Recorded information -
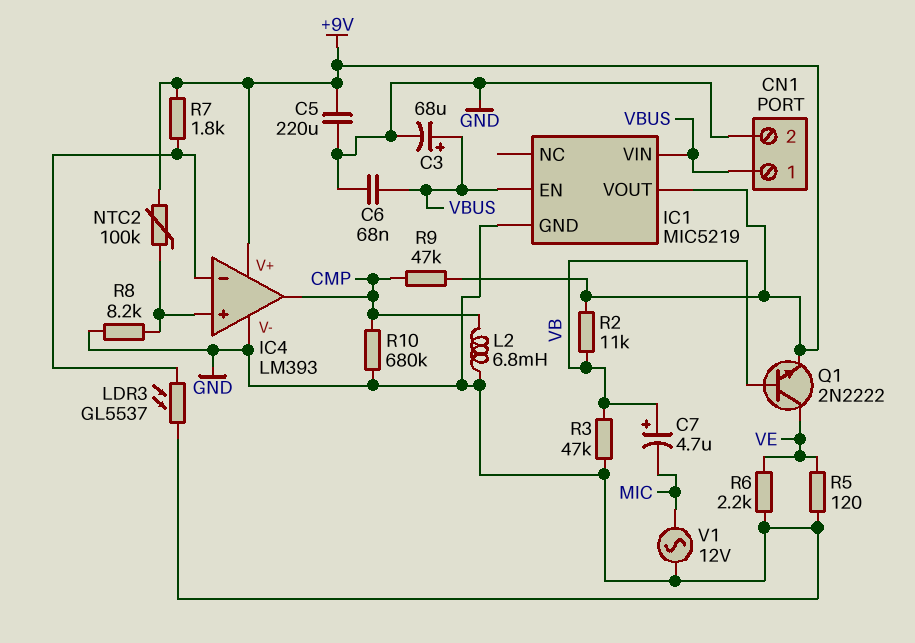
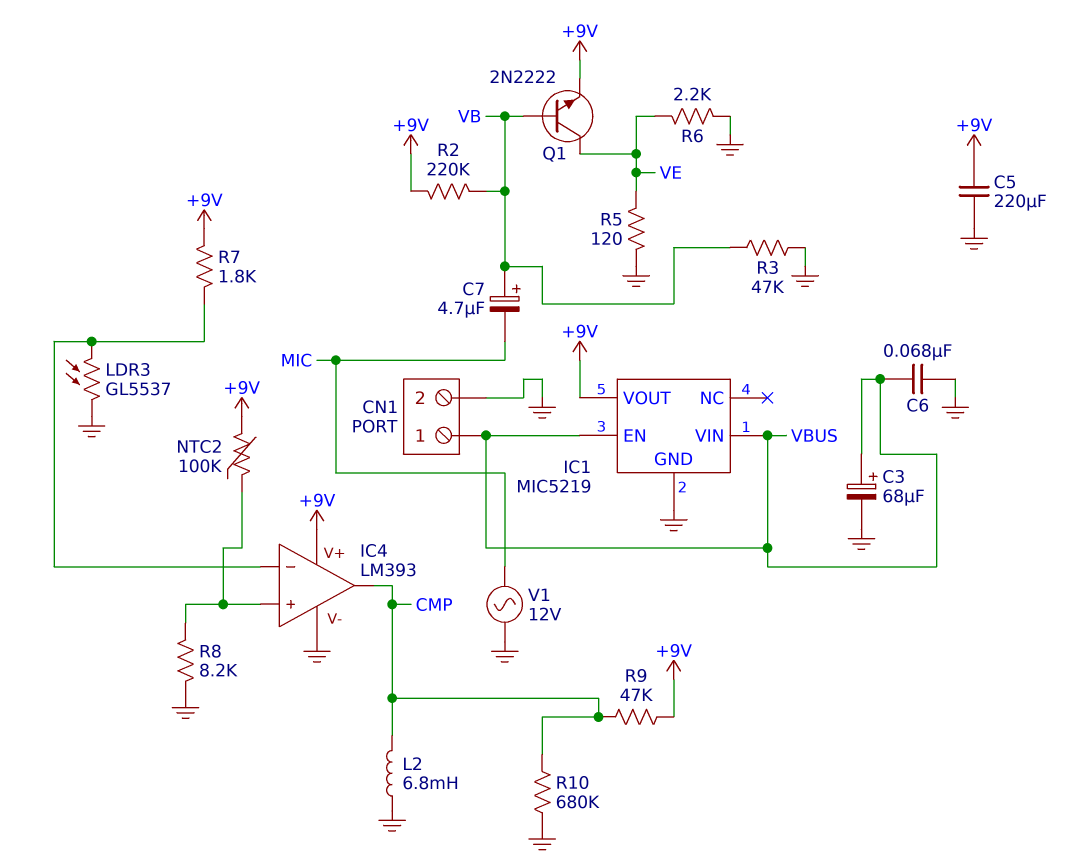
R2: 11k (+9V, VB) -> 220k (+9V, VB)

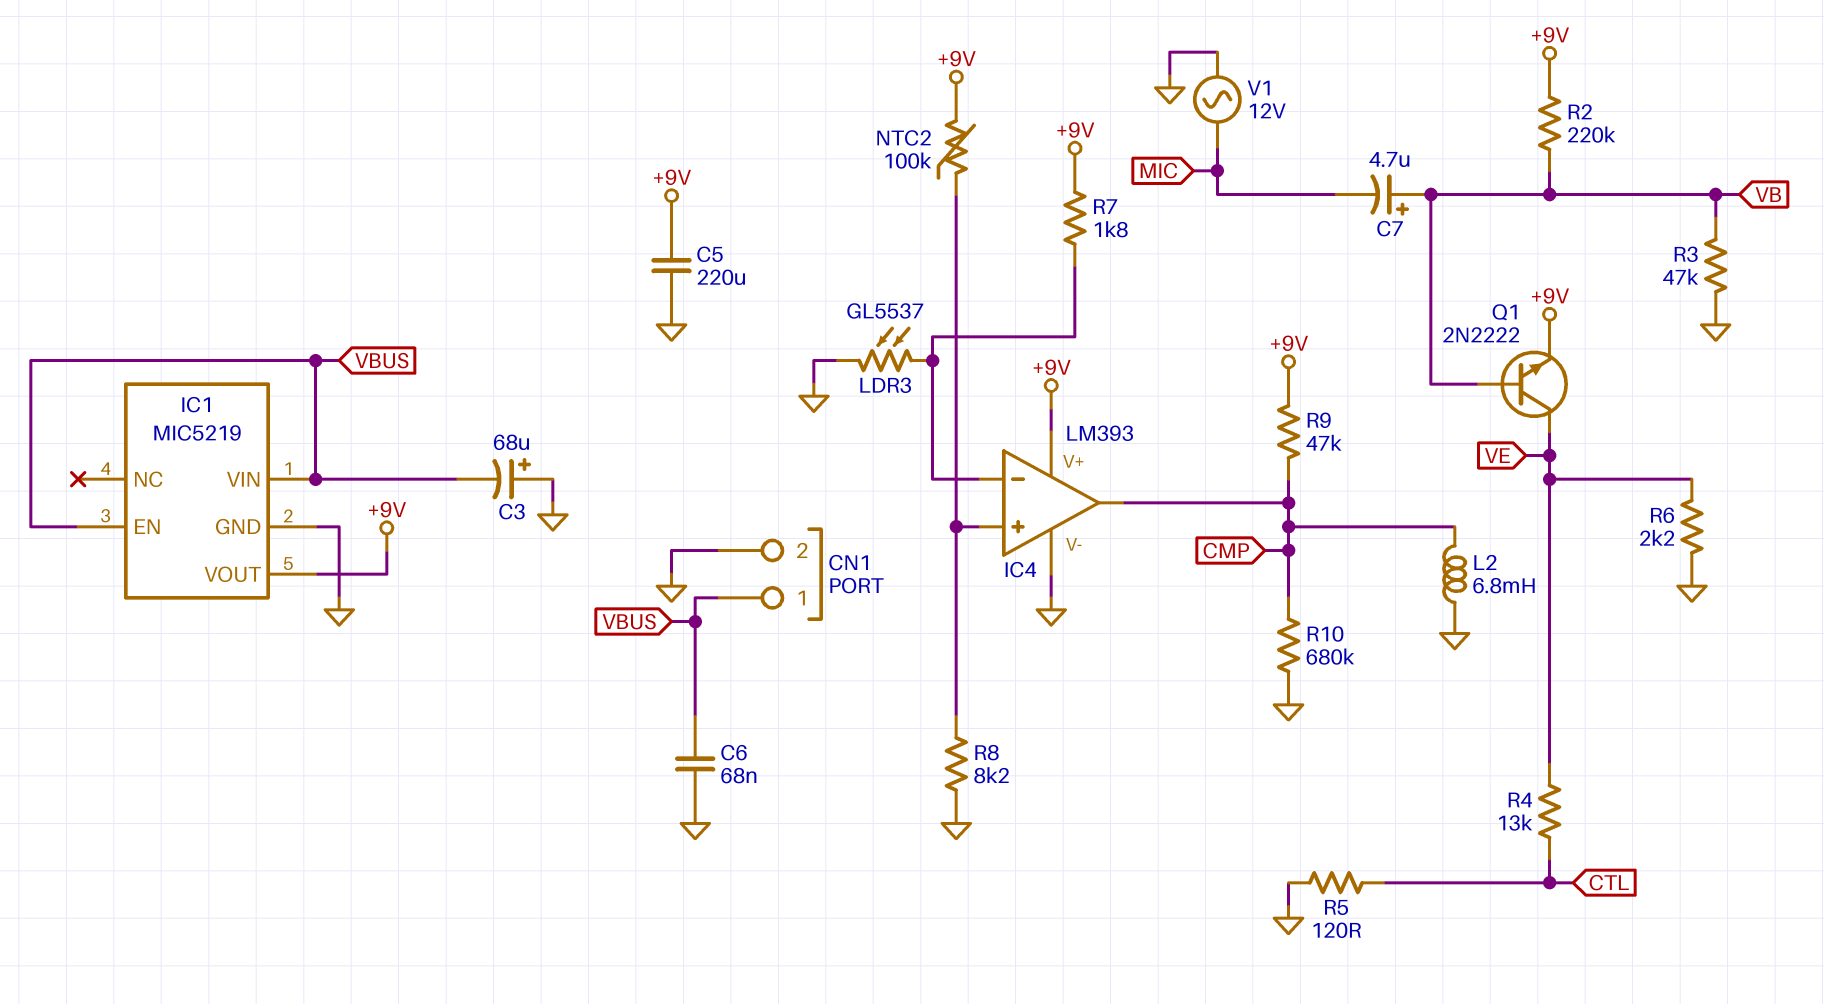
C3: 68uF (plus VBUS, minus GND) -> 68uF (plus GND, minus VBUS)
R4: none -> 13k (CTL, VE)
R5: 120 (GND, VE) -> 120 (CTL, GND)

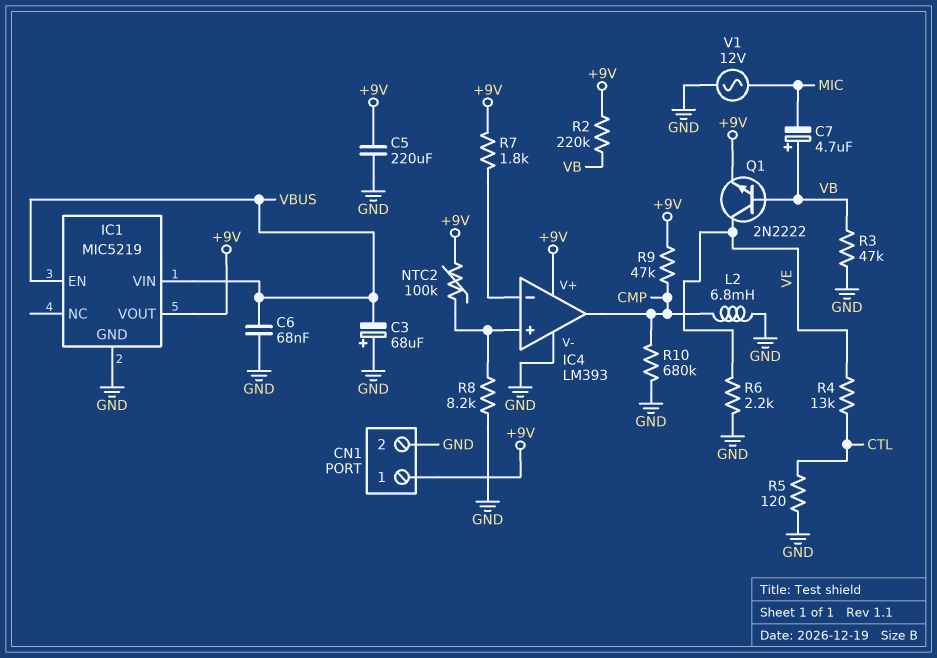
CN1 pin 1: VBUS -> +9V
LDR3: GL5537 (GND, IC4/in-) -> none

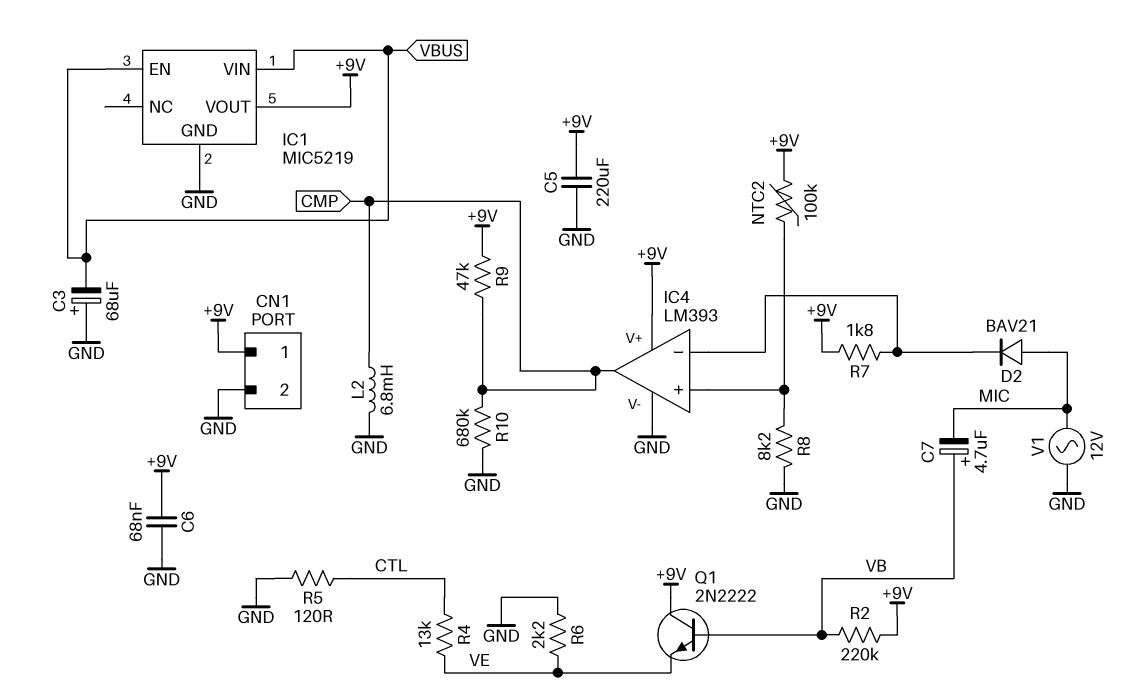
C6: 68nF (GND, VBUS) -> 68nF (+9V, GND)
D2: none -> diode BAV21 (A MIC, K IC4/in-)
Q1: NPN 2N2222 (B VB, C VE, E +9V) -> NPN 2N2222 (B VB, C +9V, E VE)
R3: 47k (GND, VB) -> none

--

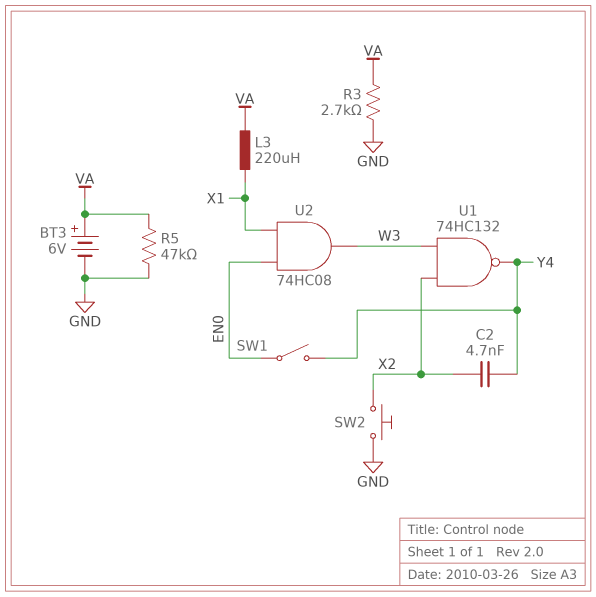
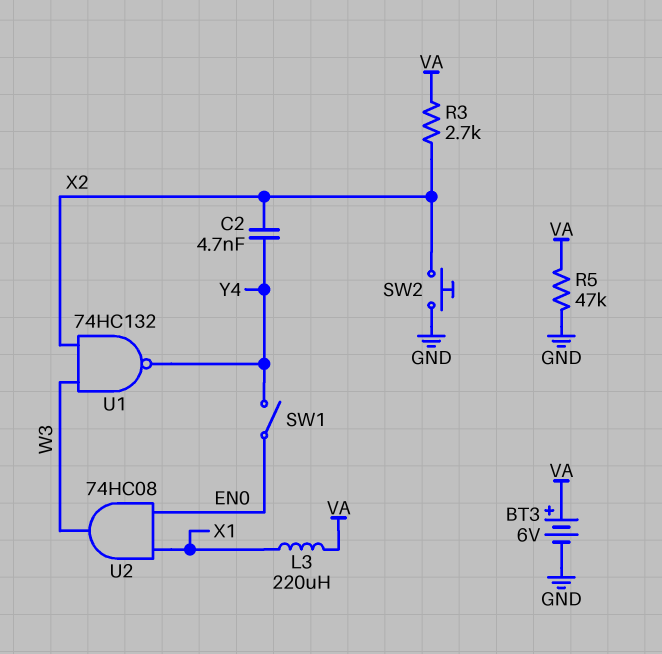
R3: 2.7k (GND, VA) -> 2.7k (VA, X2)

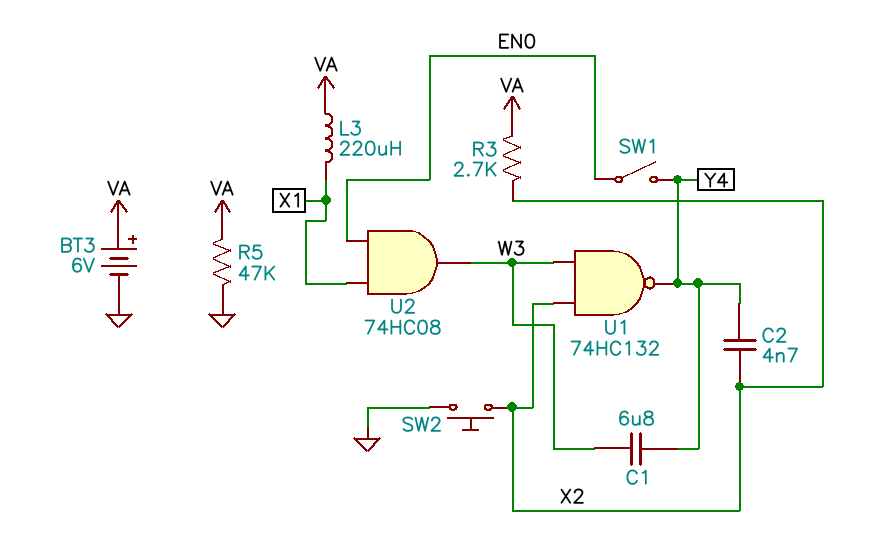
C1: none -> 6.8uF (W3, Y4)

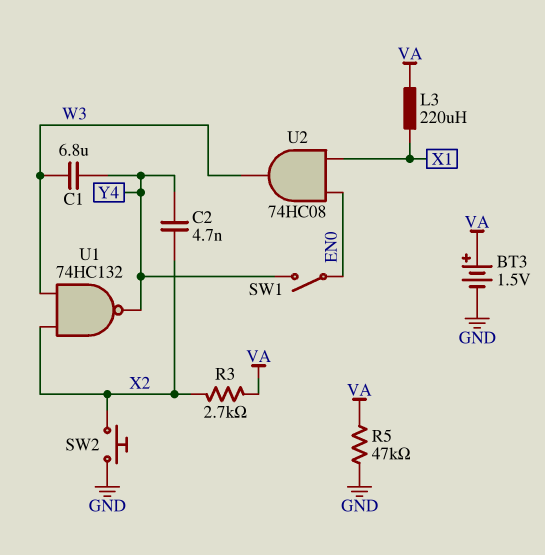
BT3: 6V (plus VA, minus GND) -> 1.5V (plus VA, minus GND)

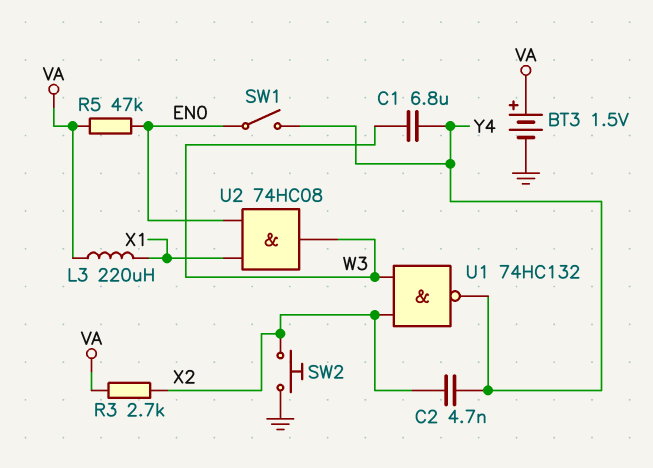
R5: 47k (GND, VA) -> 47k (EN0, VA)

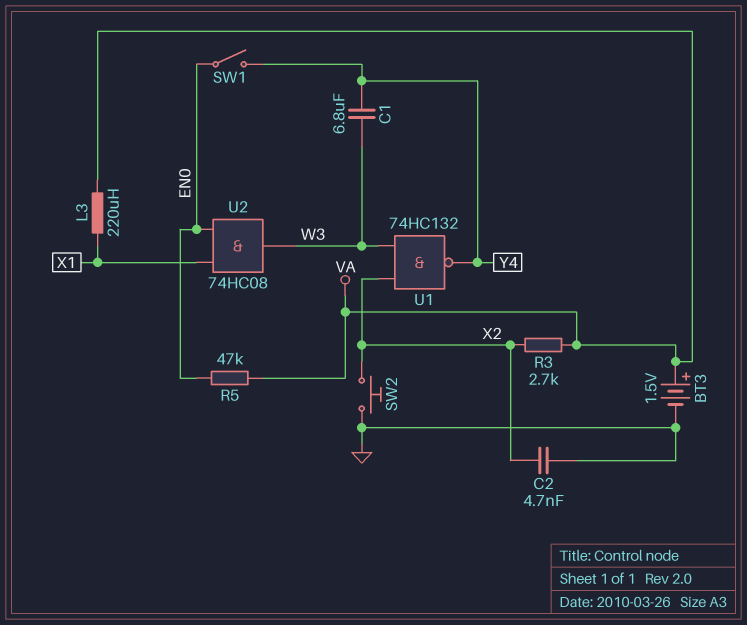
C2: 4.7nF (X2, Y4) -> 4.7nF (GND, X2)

---

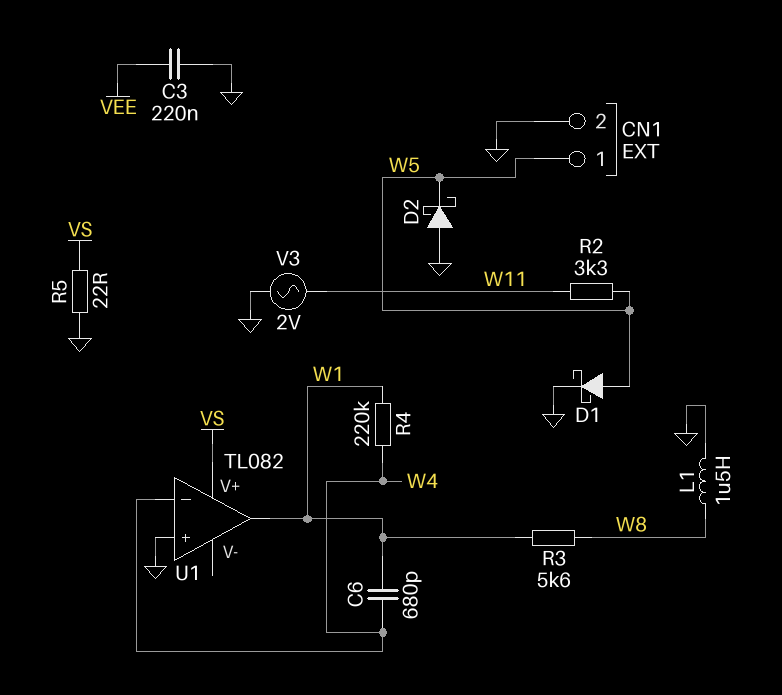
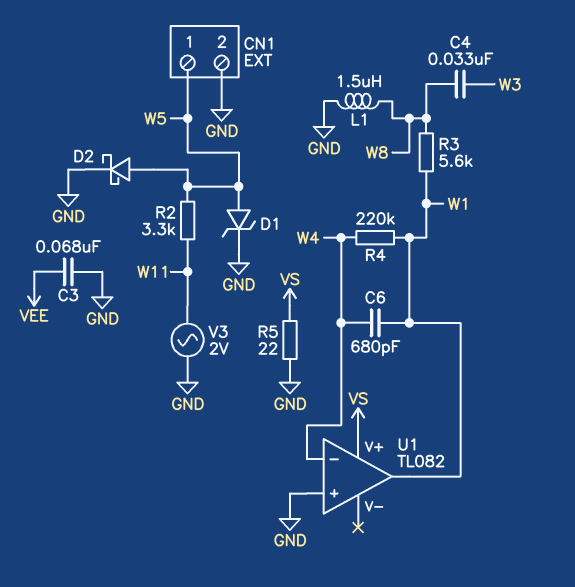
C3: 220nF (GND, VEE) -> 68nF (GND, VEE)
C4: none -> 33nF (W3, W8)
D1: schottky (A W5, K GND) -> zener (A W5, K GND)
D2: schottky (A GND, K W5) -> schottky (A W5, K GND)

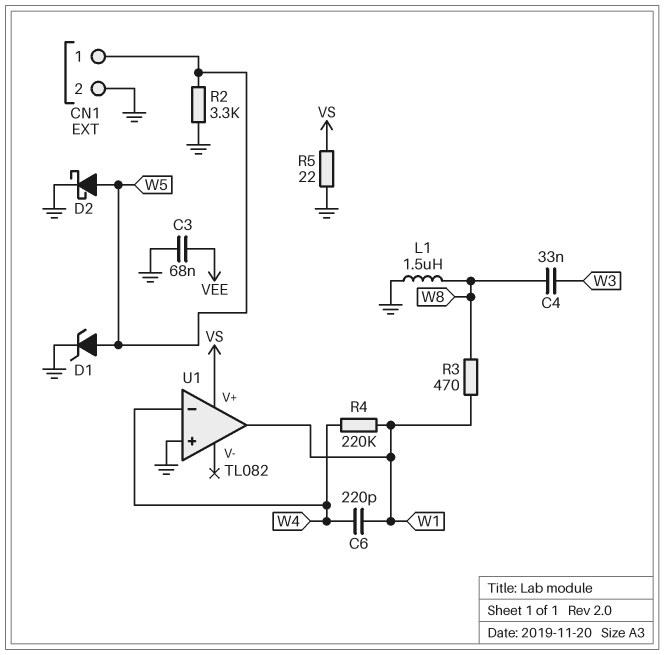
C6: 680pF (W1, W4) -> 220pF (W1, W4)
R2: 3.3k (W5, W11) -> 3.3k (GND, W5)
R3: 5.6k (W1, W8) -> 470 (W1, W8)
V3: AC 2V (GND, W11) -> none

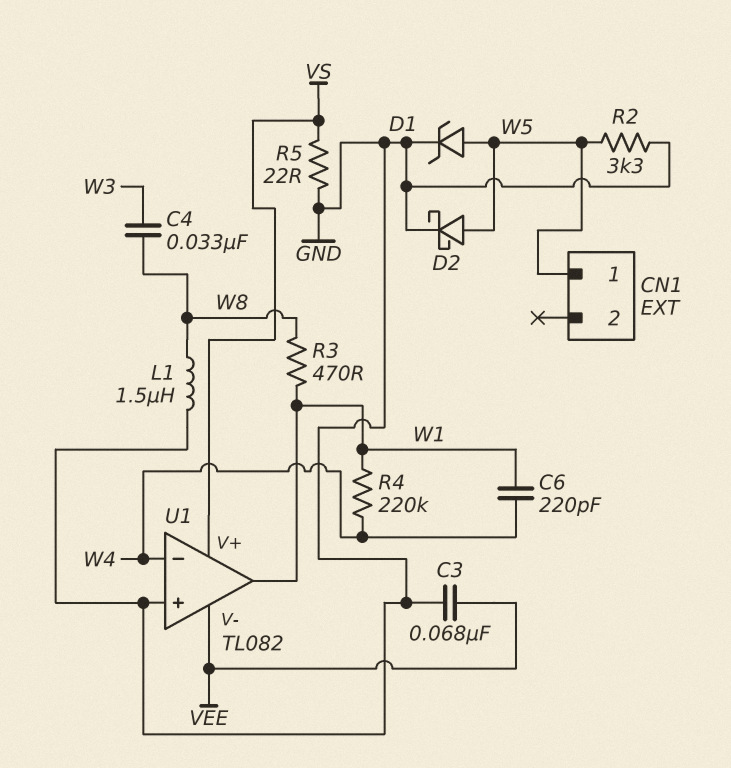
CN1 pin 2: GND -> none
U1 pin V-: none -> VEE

Exercise -
Scan the listing for the string "VBUS". Copy each line that has it.

Response to the exercise -
C3: 68uF (plus VBUS, minus GND) -> 68uF (plus GND, minus VBUS)
CN1 pin 1: VBUS -> +9V
C6: 68nF (GND, VBUS) -> 68nF (+9V, GND)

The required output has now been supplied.